> _Problem description_
Rewrite the part of the items that opens at their start and closes with the line containing "orange L-shape: rotated 20 degrees clockwise", changing every "cyan ellipse" to "teal ellipse" and leaving everything else as it is. Omit the picture lines from your answer.

> _Input for this task_

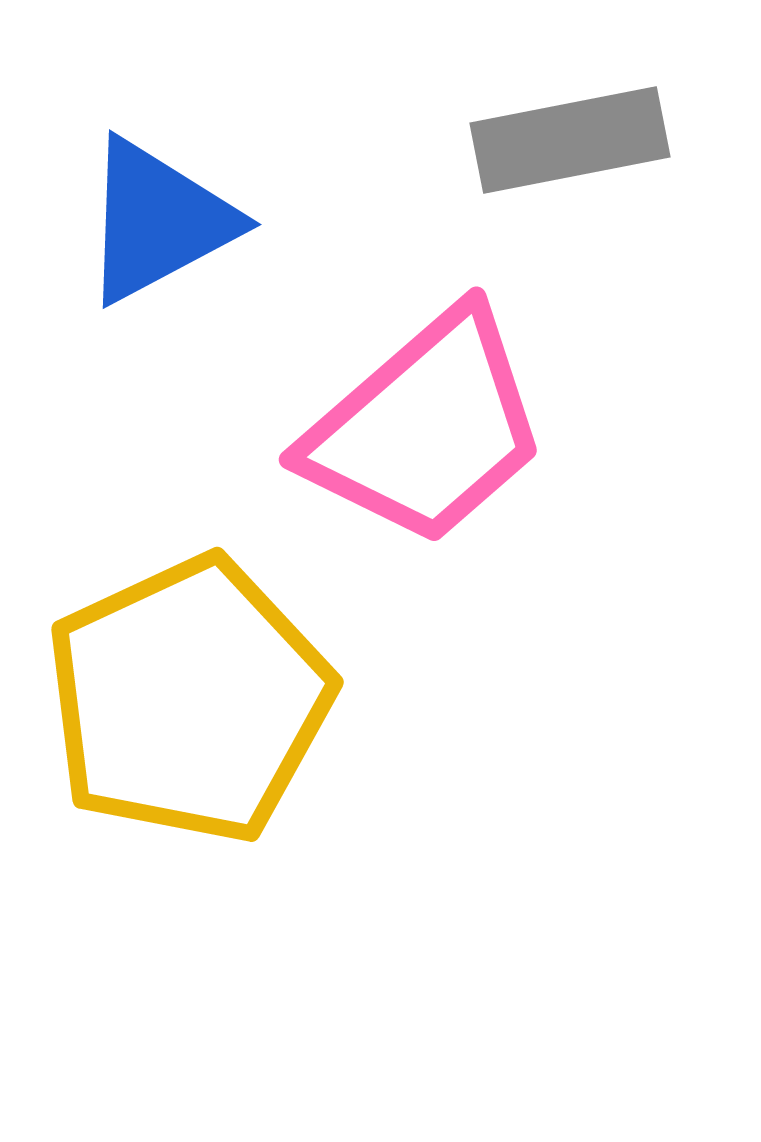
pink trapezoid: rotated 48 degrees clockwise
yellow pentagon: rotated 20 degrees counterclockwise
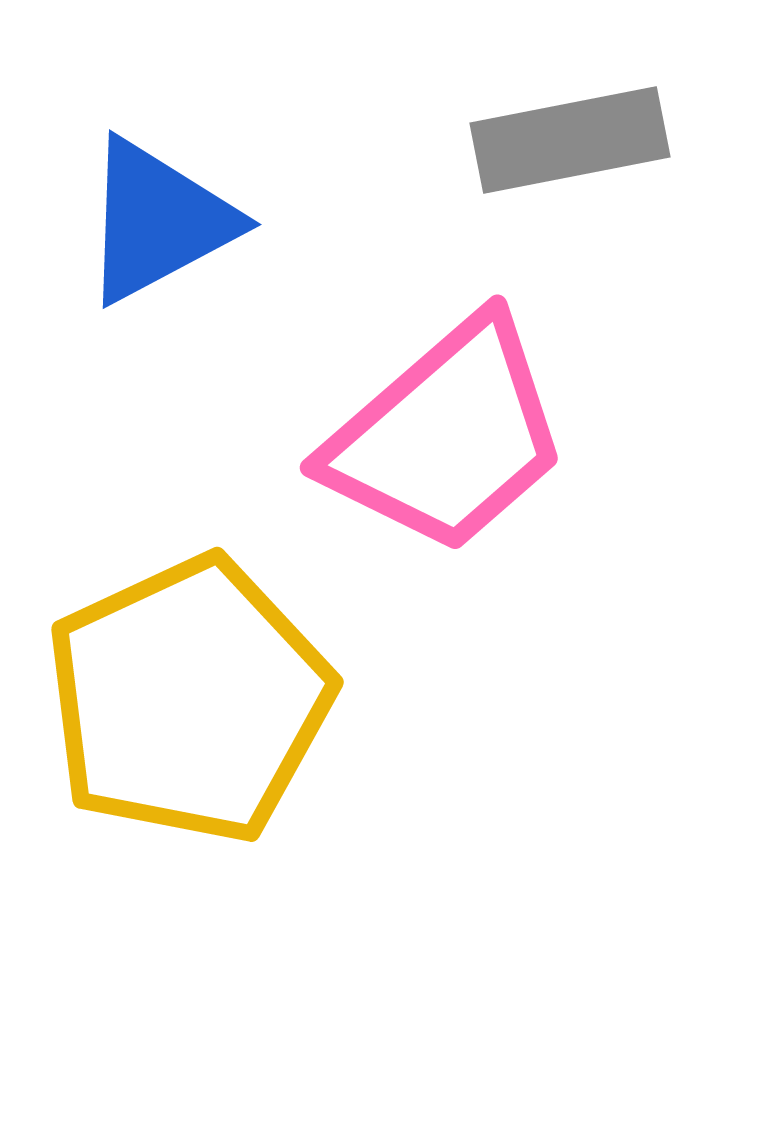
pink trapezoid: moved 21 px right, 8 px down
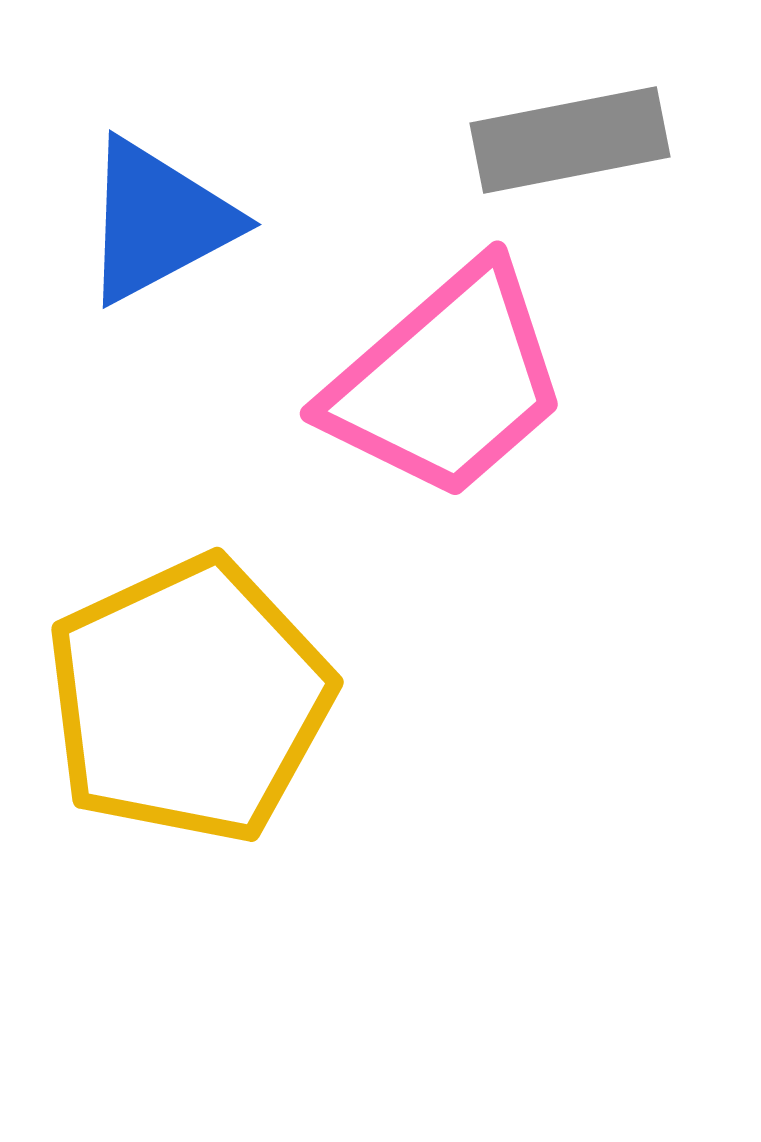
pink trapezoid: moved 54 px up
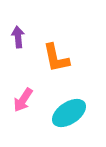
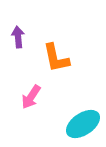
pink arrow: moved 8 px right, 3 px up
cyan ellipse: moved 14 px right, 11 px down
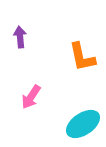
purple arrow: moved 2 px right
orange L-shape: moved 26 px right, 1 px up
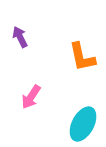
purple arrow: rotated 20 degrees counterclockwise
cyan ellipse: rotated 28 degrees counterclockwise
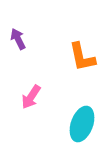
purple arrow: moved 2 px left, 2 px down
cyan ellipse: moved 1 px left; rotated 8 degrees counterclockwise
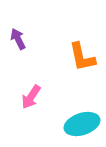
cyan ellipse: rotated 52 degrees clockwise
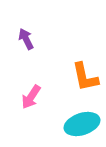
purple arrow: moved 8 px right
orange L-shape: moved 3 px right, 20 px down
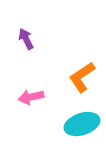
orange L-shape: moved 3 px left; rotated 68 degrees clockwise
pink arrow: rotated 45 degrees clockwise
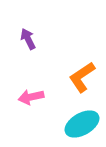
purple arrow: moved 2 px right
cyan ellipse: rotated 12 degrees counterclockwise
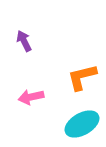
purple arrow: moved 4 px left, 2 px down
orange L-shape: rotated 20 degrees clockwise
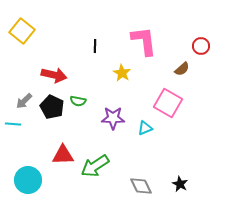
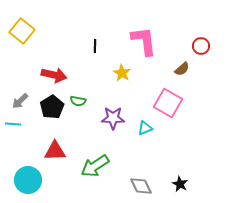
gray arrow: moved 4 px left
black pentagon: rotated 15 degrees clockwise
red triangle: moved 8 px left, 4 px up
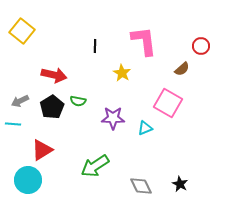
gray arrow: rotated 18 degrees clockwise
red triangle: moved 13 px left, 1 px up; rotated 30 degrees counterclockwise
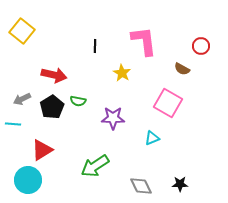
brown semicircle: rotated 70 degrees clockwise
gray arrow: moved 2 px right, 2 px up
cyan triangle: moved 7 px right, 10 px down
black star: rotated 28 degrees counterclockwise
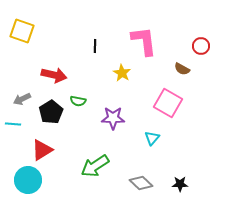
yellow square: rotated 20 degrees counterclockwise
black pentagon: moved 1 px left, 5 px down
cyan triangle: rotated 28 degrees counterclockwise
gray diamond: moved 3 px up; rotated 20 degrees counterclockwise
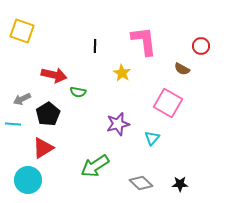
green semicircle: moved 9 px up
black pentagon: moved 3 px left, 2 px down
purple star: moved 5 px right, 6 px down; rotated 15 degrees counterclockwise
red triangle: moved 1 px right, 2 px up
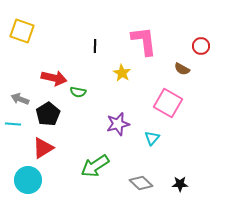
red arrow: moved 3 px down
gray arrow: moved 2 px left; rotated 48 degrees clockwise
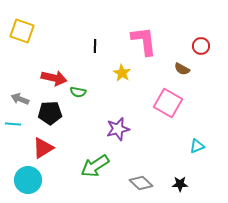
black pentagon: moved 2 px right, 1 px up; rotated 30 degrees clockwise
purple star: moved 5 px down
cyan triangle: moved 45 px right, 8 px down; rotated 28 degrees clockwise
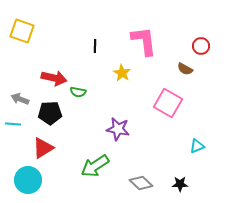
brown semicircle: moved 3 px right
purple star: rotated 25 degrees clockwise
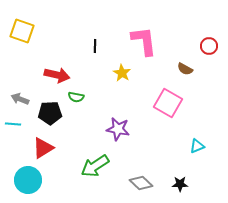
red circle: moved 8 px right
red arrow: moved 3 px right, 3 px up
green semicircle: moved 2 px left, 5 px down
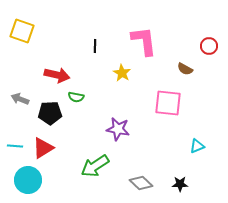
pink square: rotated 24 degrees counterclockwise
cyan line: moved 2 px right, 22 px down
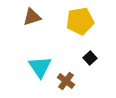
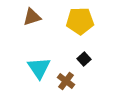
yellow pentagon: rotated 8 degrees clockwise
black square: moved 6 px left, 1 px down
cyan triangle: moved 1 px left, 1 px down
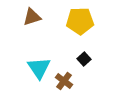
brown cross: moved 2 px left
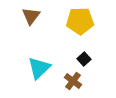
brown triangle: moved 1 px left, 1 px up; rotated 36 degrees counterclockwise
cyan triangle: rotated 20 degrees clockwise
brown cross: moved 9 px right
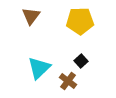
black square: moved 3 px left, 2 px down
brown cross: moved 5 px left
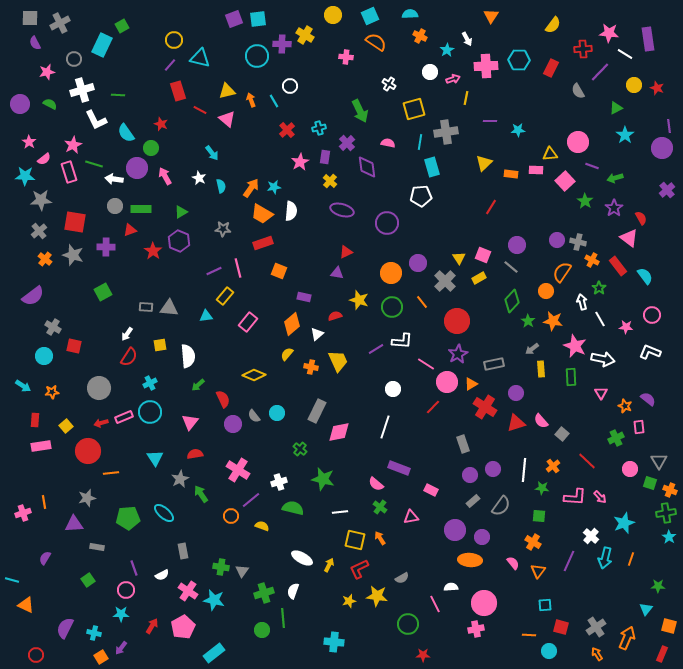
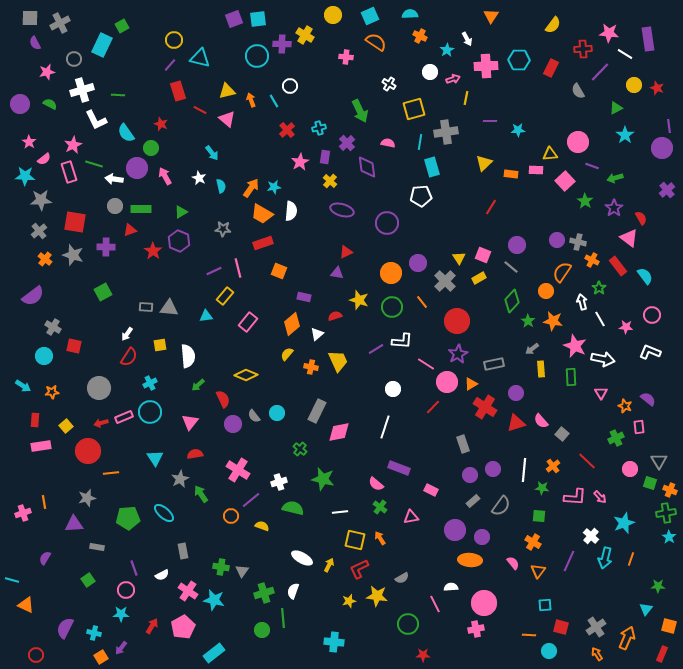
yellow diamond at (254, 375): moved 8 px left
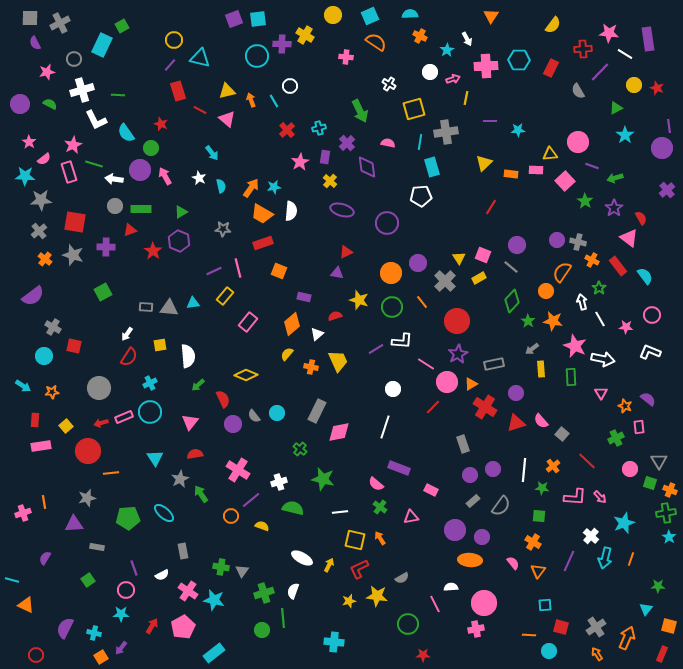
purple circle at (137, 168): moved 3 px right, 2 px down
cyan triangle at (206, 316): moved 13 px left, 13 px up
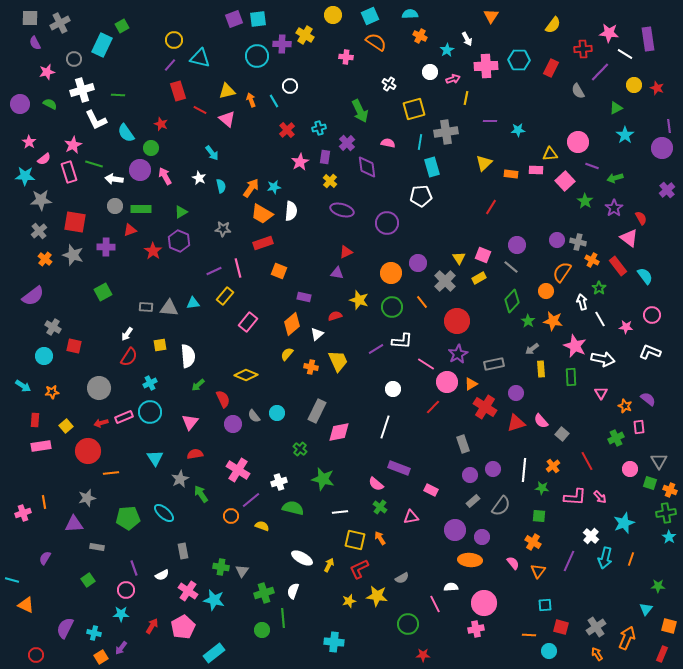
red line at (587, 461): rotated 18 degrees clockwise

> _Problem solution_
pink trapezoid: rotated 48 degrees clockwise
yellow pentagon: rotated 20 degrees counterclockwise
pink trapezoid: moved 21 px right, 8 px down
pink trapezoid: moved 54 px up
pink arrow: moved 8 px right, 3 px up
teal ellipse: moved 14 px right, 11 px down
purple arrow: moved 2 px right
orange L-shape: moved 26 px right, 1 px up
purple arrow: rotated 20 degrees counterclockwise
teal ellipse: rotated 28 degrees counterclockwise
purple arrow: moved 2 px left, 2 px down
teal ellipse: moved 1 px left; rotated 8 degrees counterclockwise
teal ellipse: rotated 52 degrees clockwise
purple arrow: moved 8 px right
orange L-shape: moved 3 px right, 20 px down
orange L-shape: moved 3 px left; rotated 68 degrees clockwise
pink arrow: rotated 45 degrees clockwise
purple arrow: moved 2 px right
teal ellipse: rotated 12 degrees counterclockwise
purple arrow: moved 4 px left, 2 px down
orange L-shape: rotated 20 degrees clockwise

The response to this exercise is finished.